━━━ The data ━━━

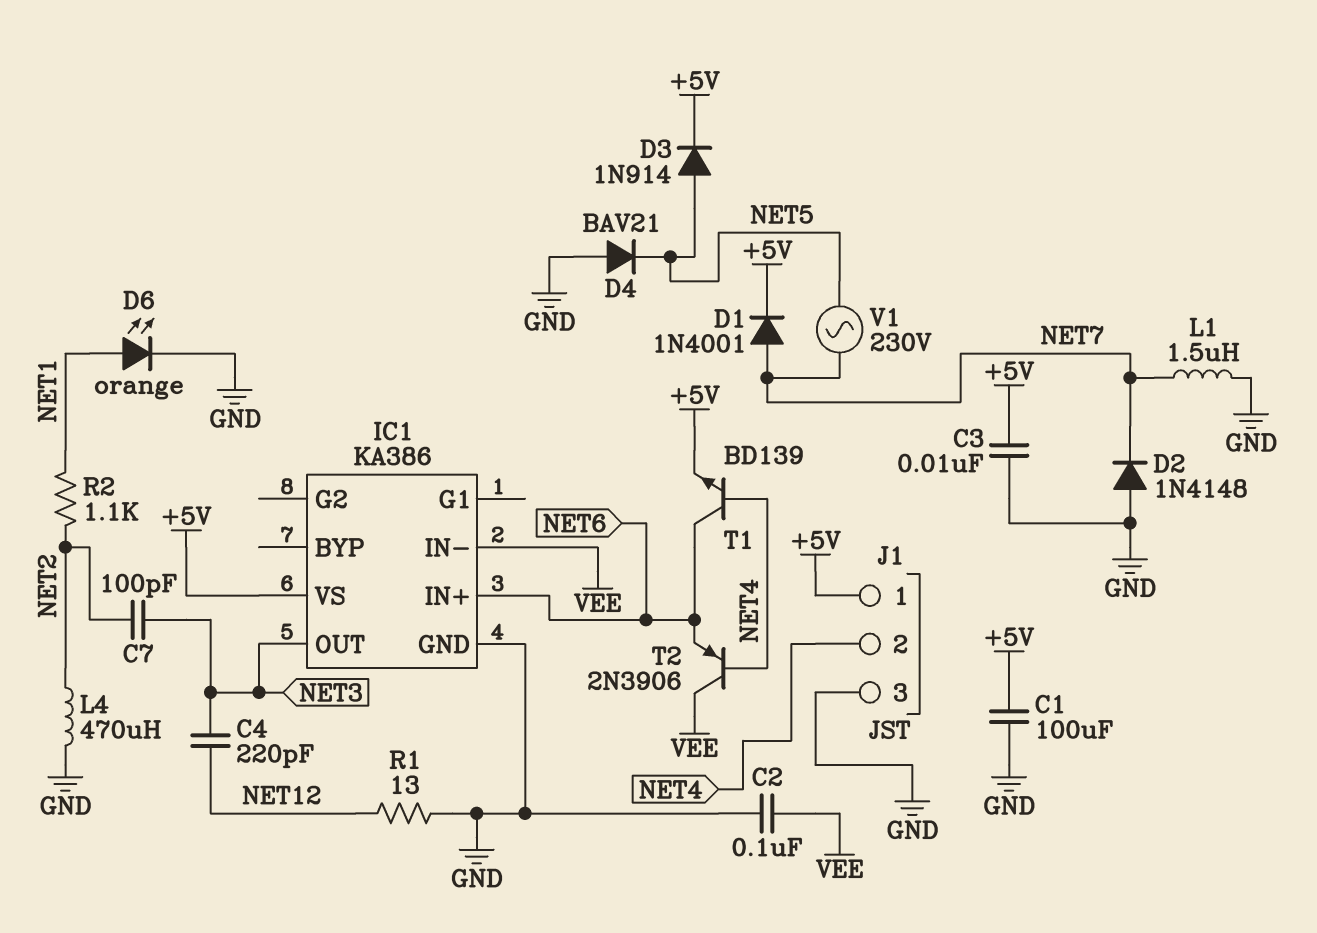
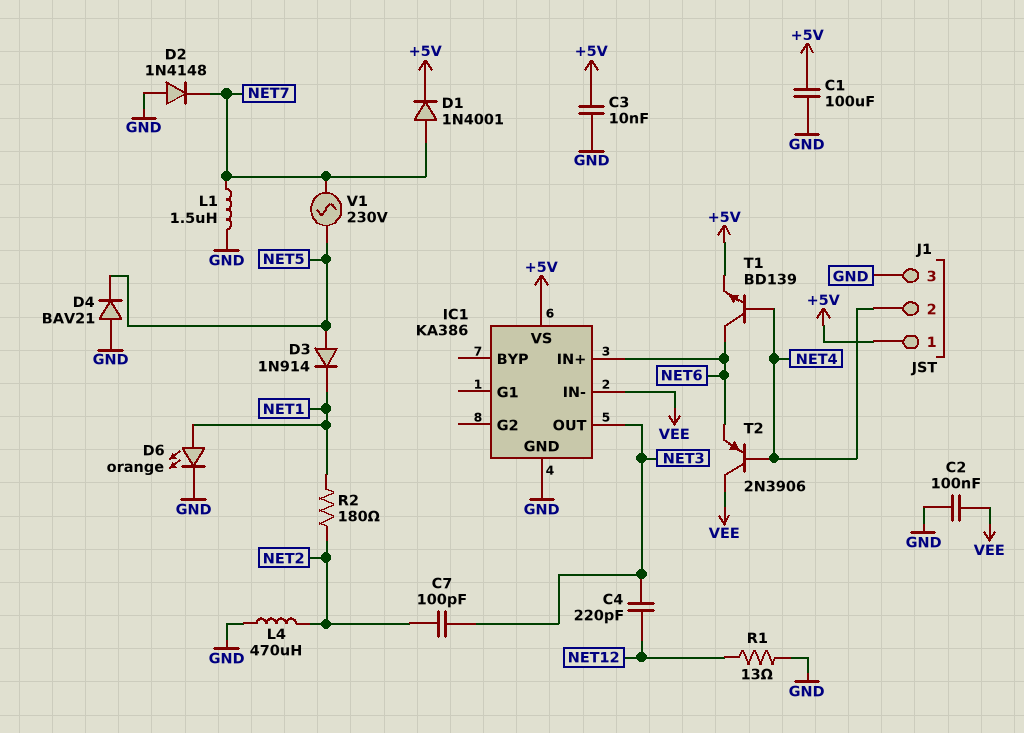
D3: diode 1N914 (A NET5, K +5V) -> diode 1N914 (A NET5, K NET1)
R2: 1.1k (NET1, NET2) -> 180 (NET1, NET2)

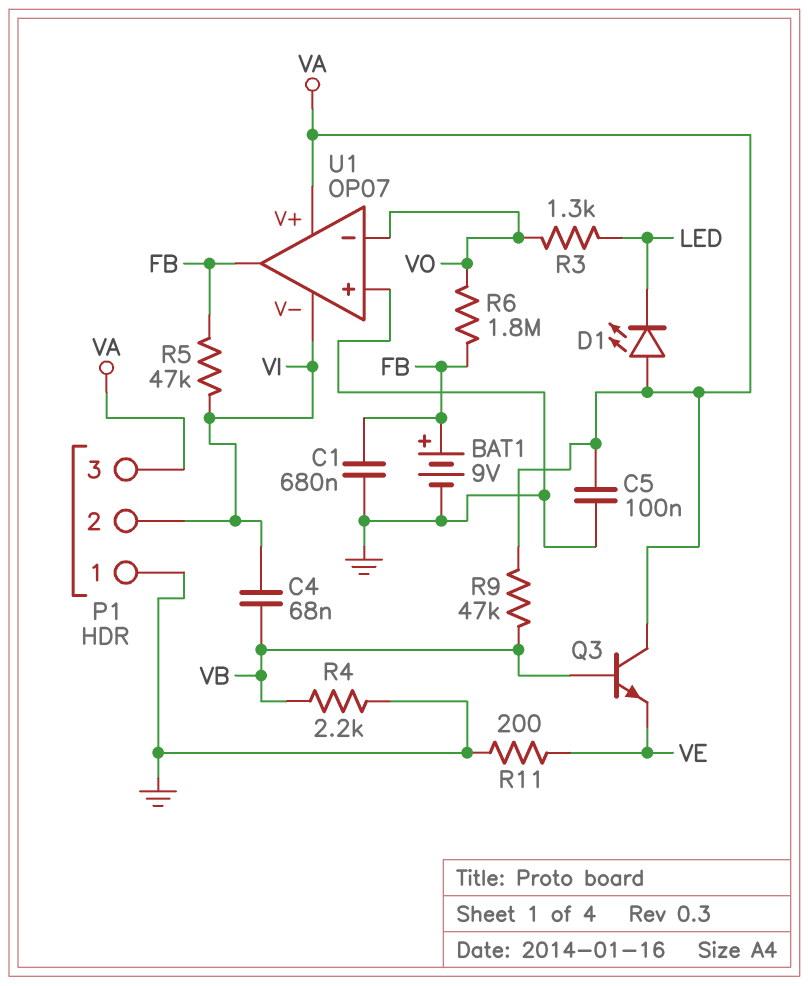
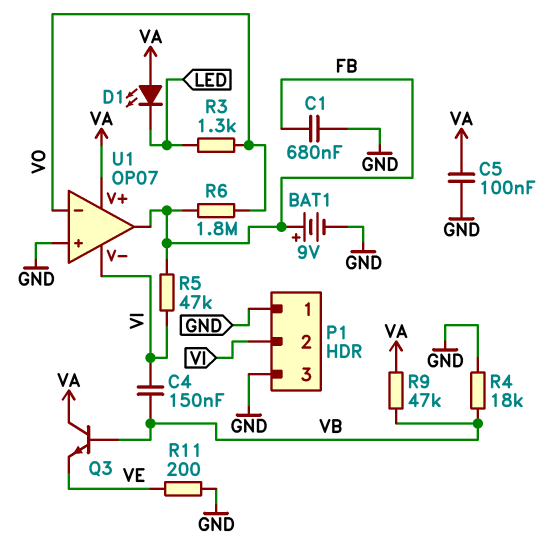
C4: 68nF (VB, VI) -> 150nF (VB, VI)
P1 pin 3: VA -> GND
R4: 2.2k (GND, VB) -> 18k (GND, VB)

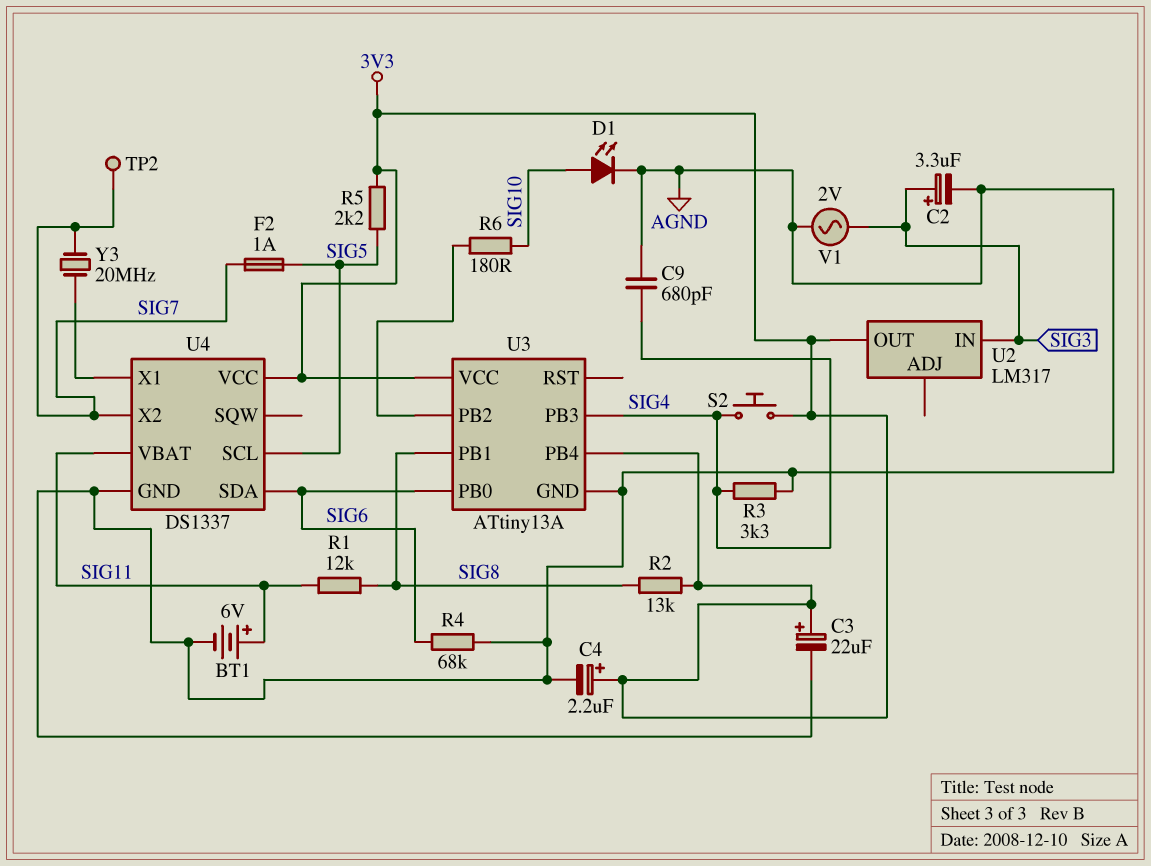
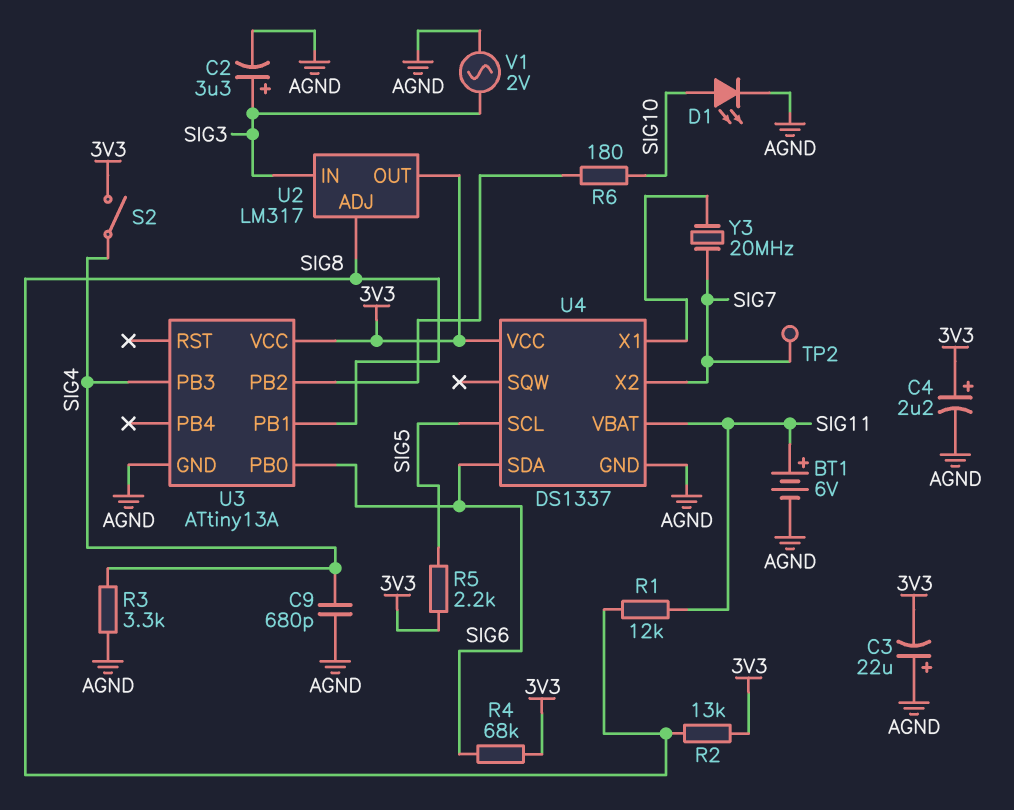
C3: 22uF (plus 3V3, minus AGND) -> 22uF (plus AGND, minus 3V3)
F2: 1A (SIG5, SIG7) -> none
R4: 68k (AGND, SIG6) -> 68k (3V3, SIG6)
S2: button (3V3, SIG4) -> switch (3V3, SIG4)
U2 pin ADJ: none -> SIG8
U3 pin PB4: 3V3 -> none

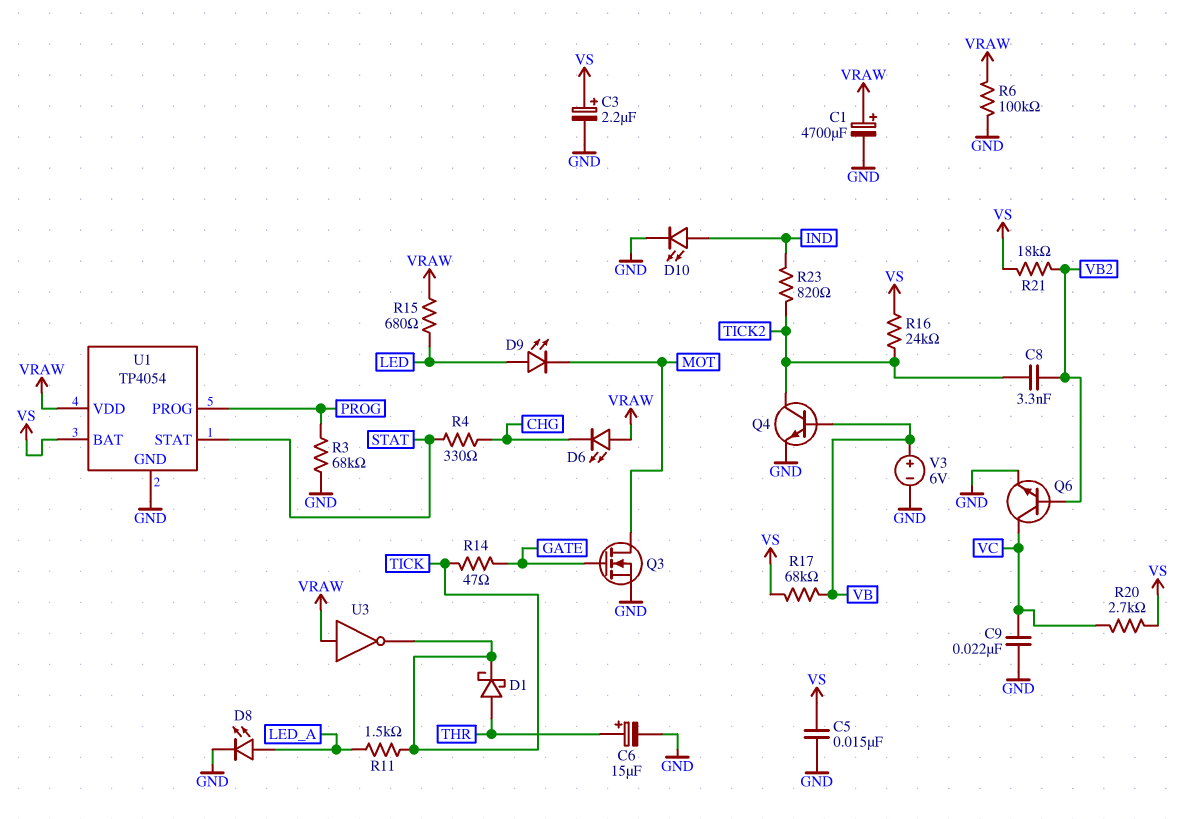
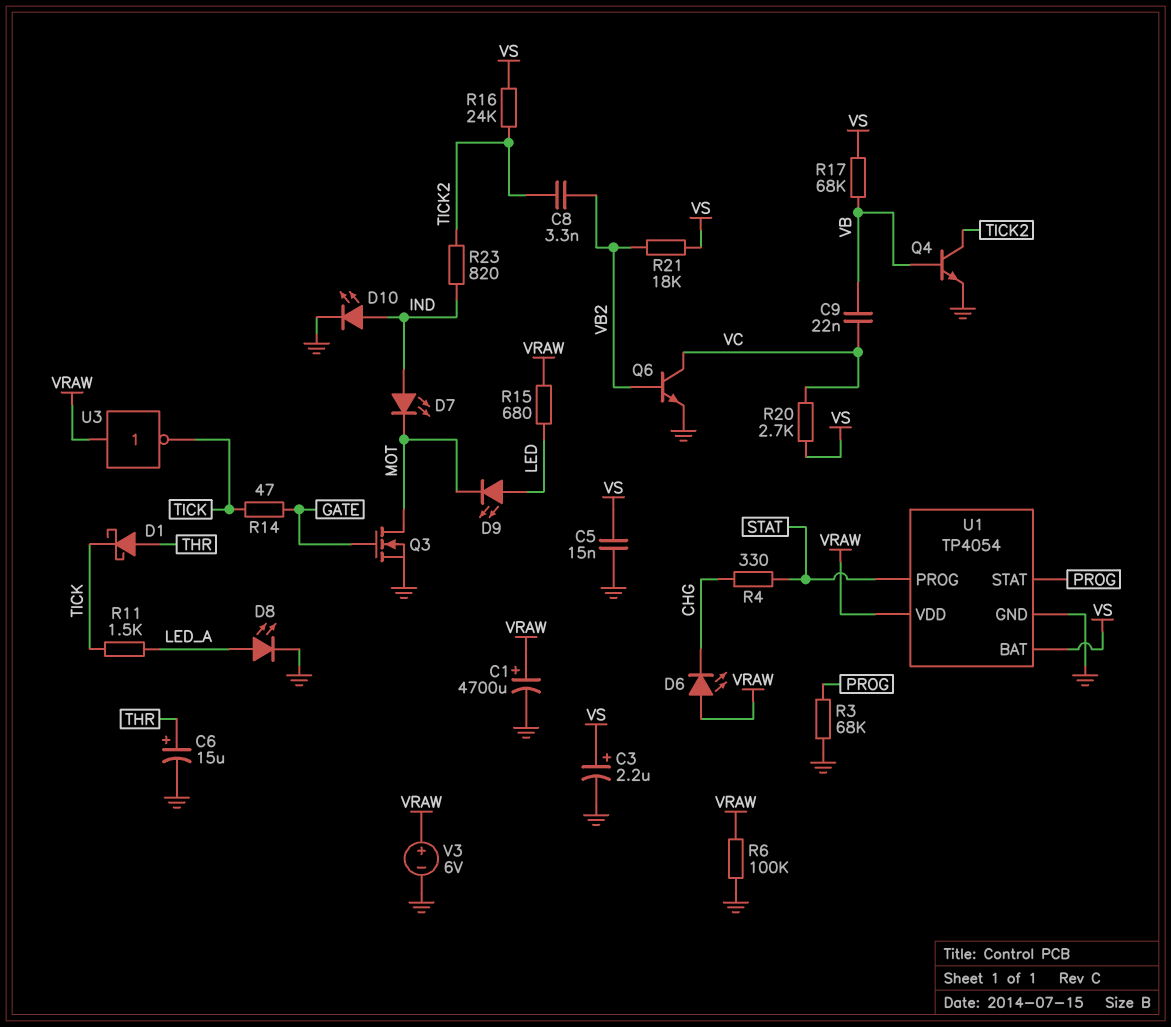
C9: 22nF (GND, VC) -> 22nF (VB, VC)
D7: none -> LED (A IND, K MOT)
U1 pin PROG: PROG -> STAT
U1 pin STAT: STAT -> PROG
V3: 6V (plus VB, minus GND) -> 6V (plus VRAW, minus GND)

━━━

Task item:
Take each line above that holds the string "minus" and copy it.

Answer to this task:
C3: 22uF (plus 3V3, minus AGND) -> 22uF (plus AGND, minus 3V3)
V3: 6V (plus VB, minus GND) -> 6V (plus VRAW, minus GND)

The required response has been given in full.